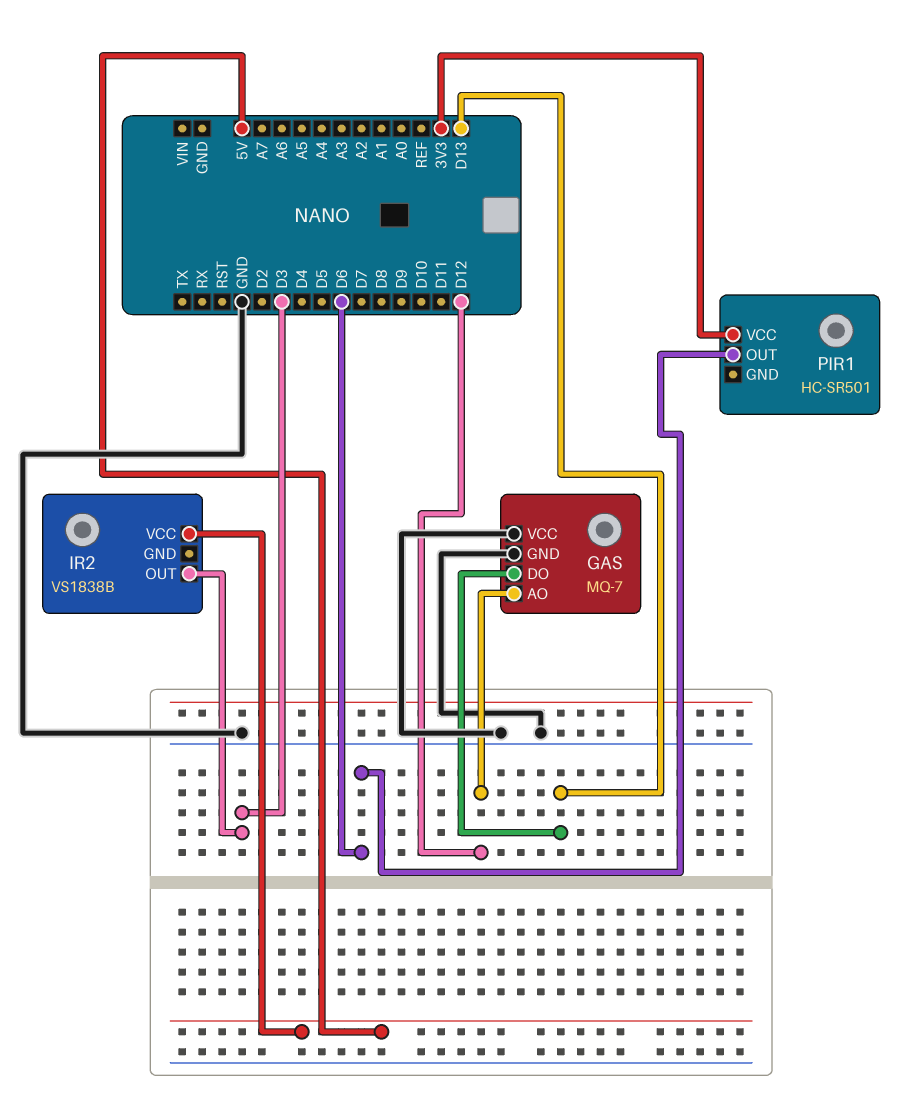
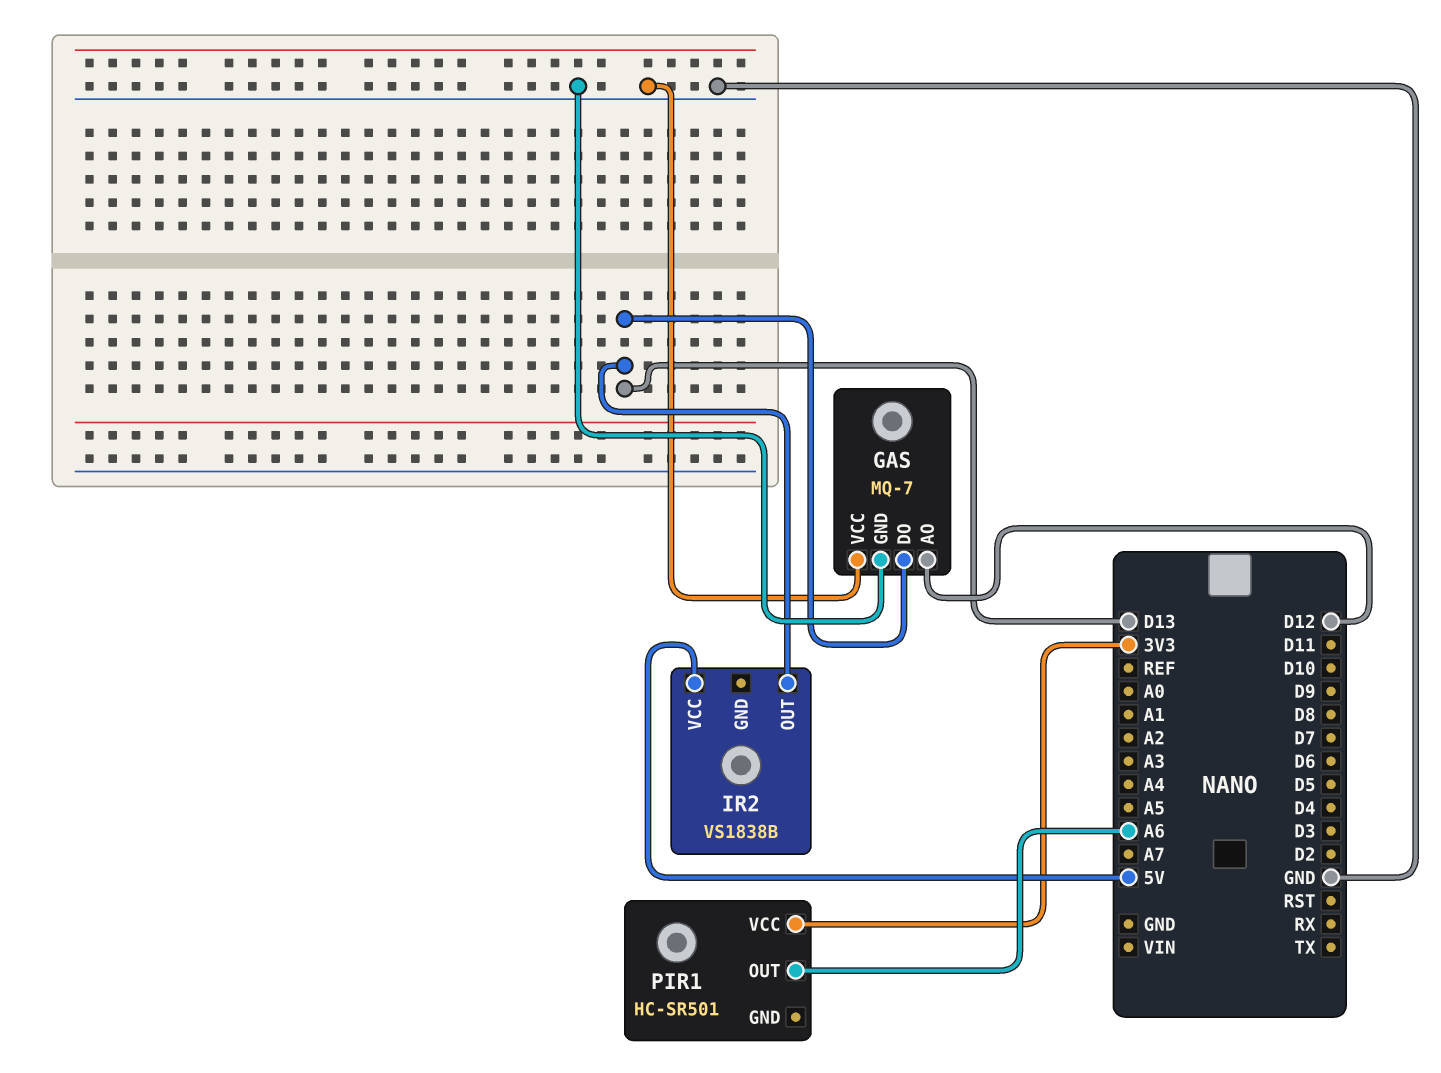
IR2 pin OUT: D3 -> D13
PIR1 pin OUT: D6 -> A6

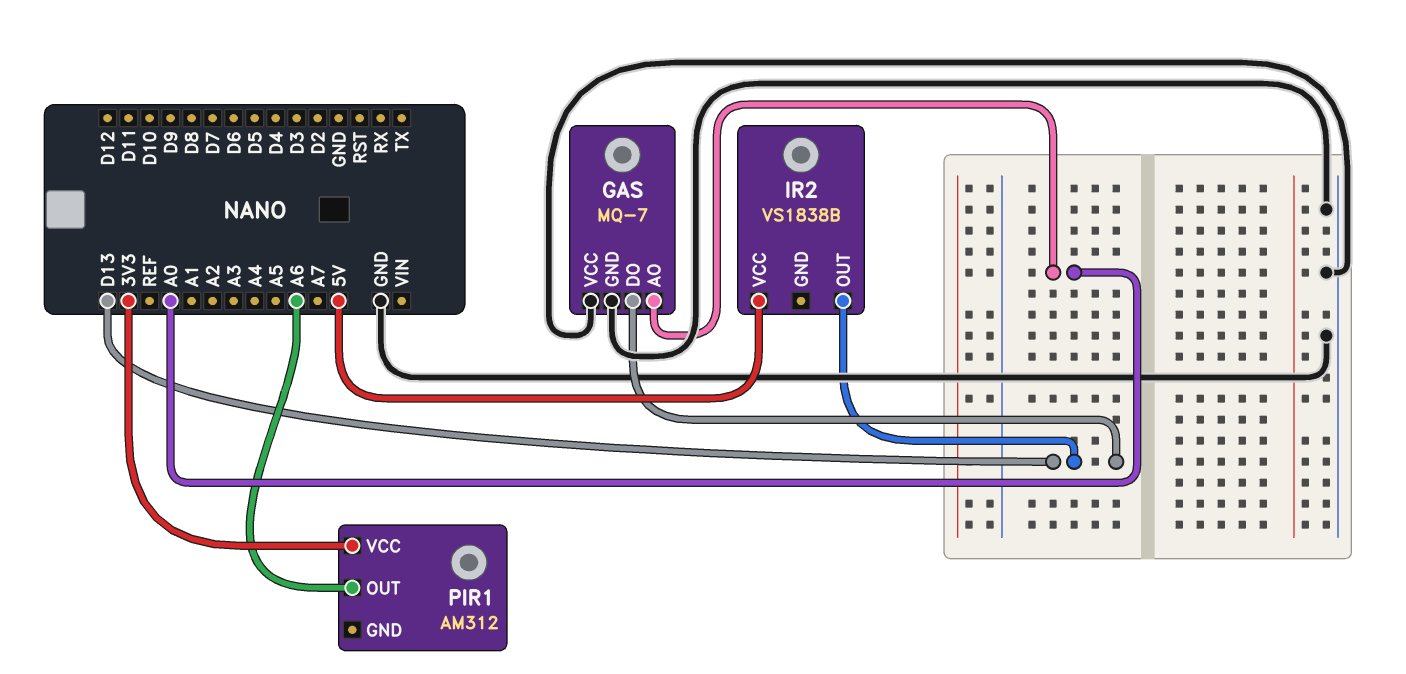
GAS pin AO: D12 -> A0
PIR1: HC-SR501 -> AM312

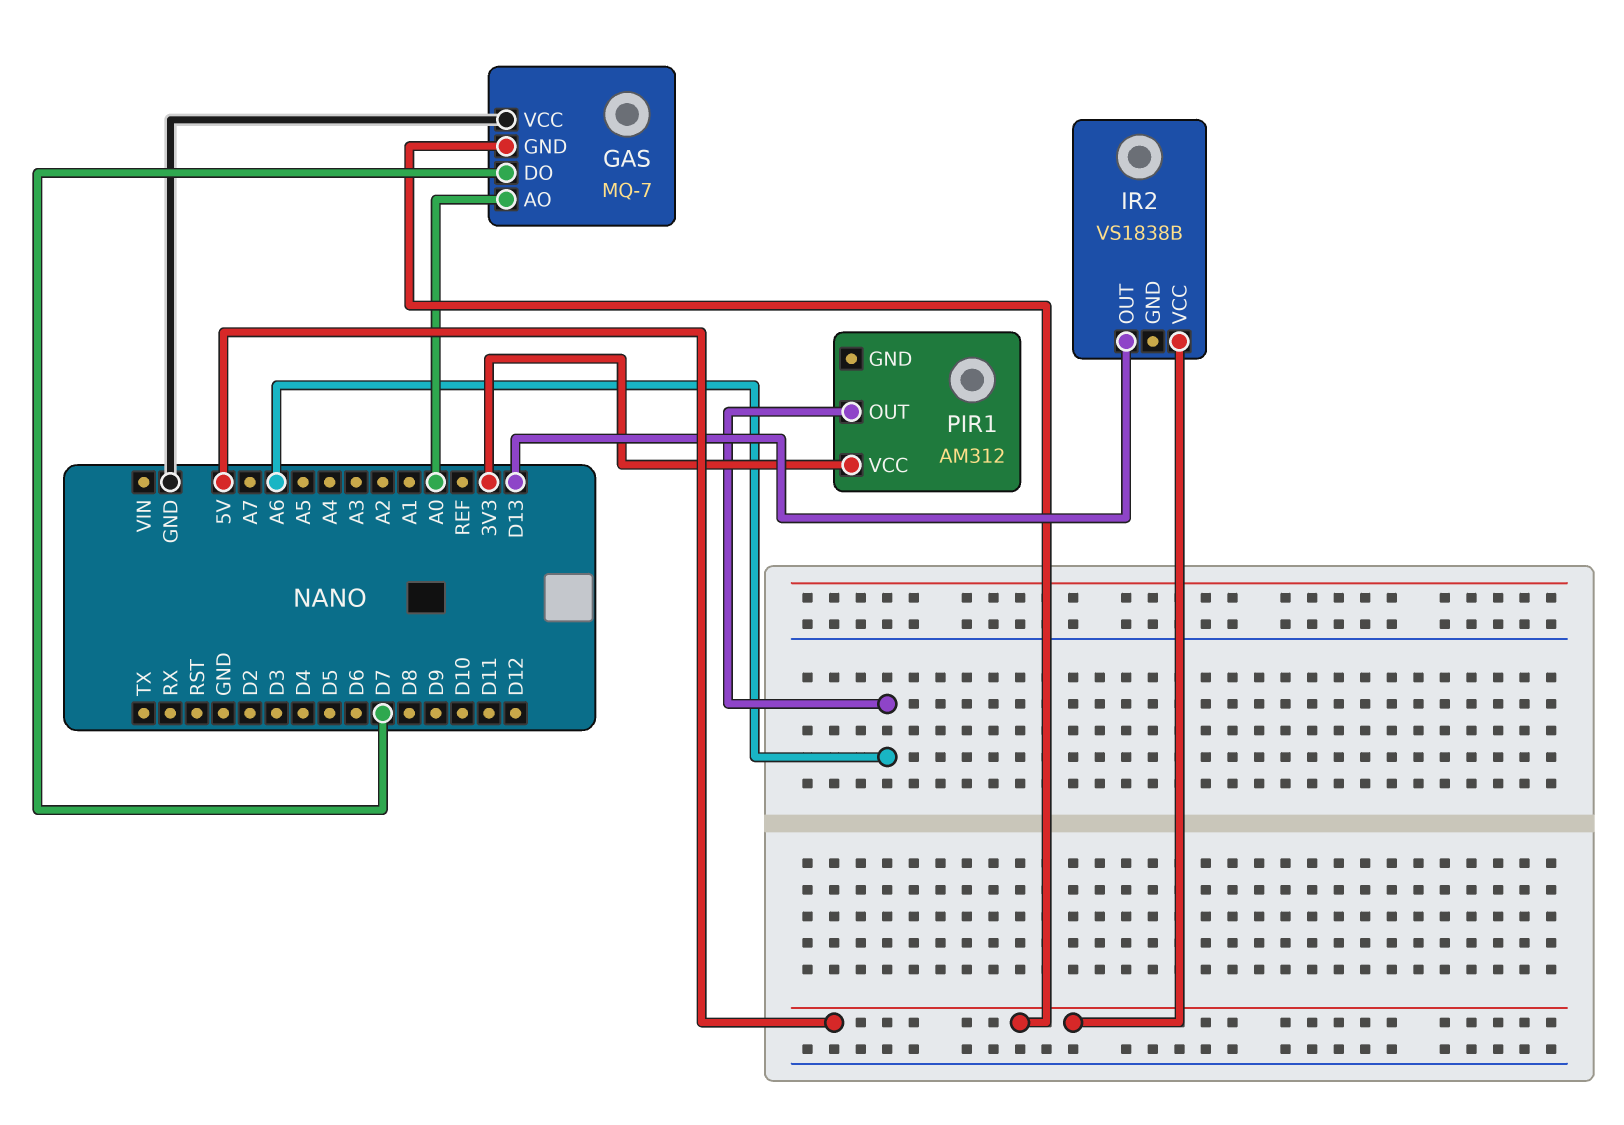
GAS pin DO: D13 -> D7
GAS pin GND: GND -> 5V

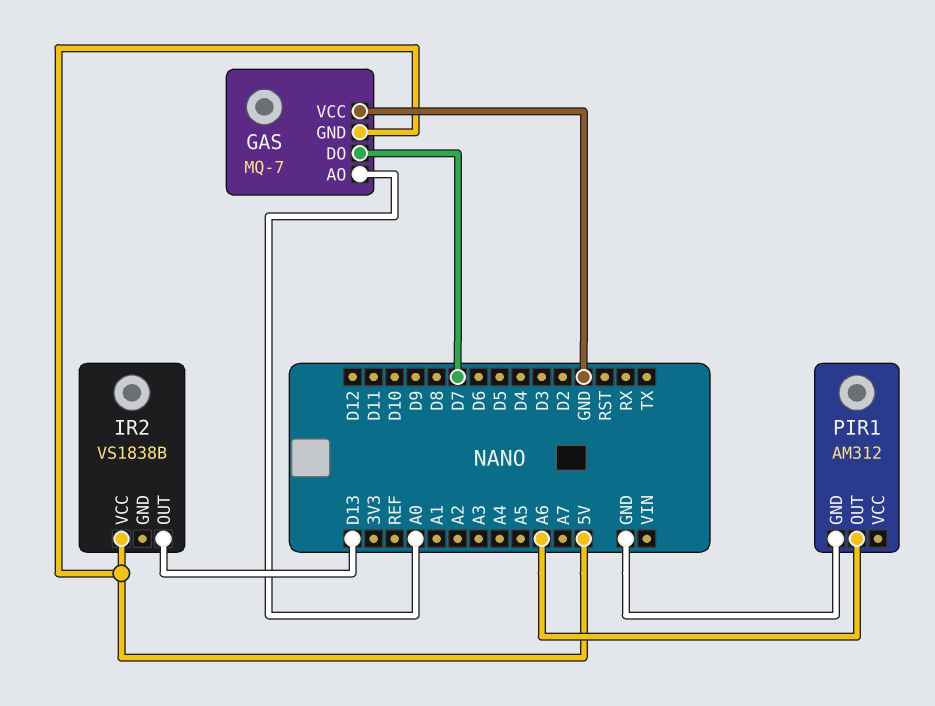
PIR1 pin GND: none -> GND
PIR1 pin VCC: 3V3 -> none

===

■ WORK ITEM ■
In the records above, find each line with the string "none" and list it.

■ ANSWER TO THE PROBLEM ■
PIR1 pin GND: none -> GND
PIR1 pin VCC: 3V3 -> none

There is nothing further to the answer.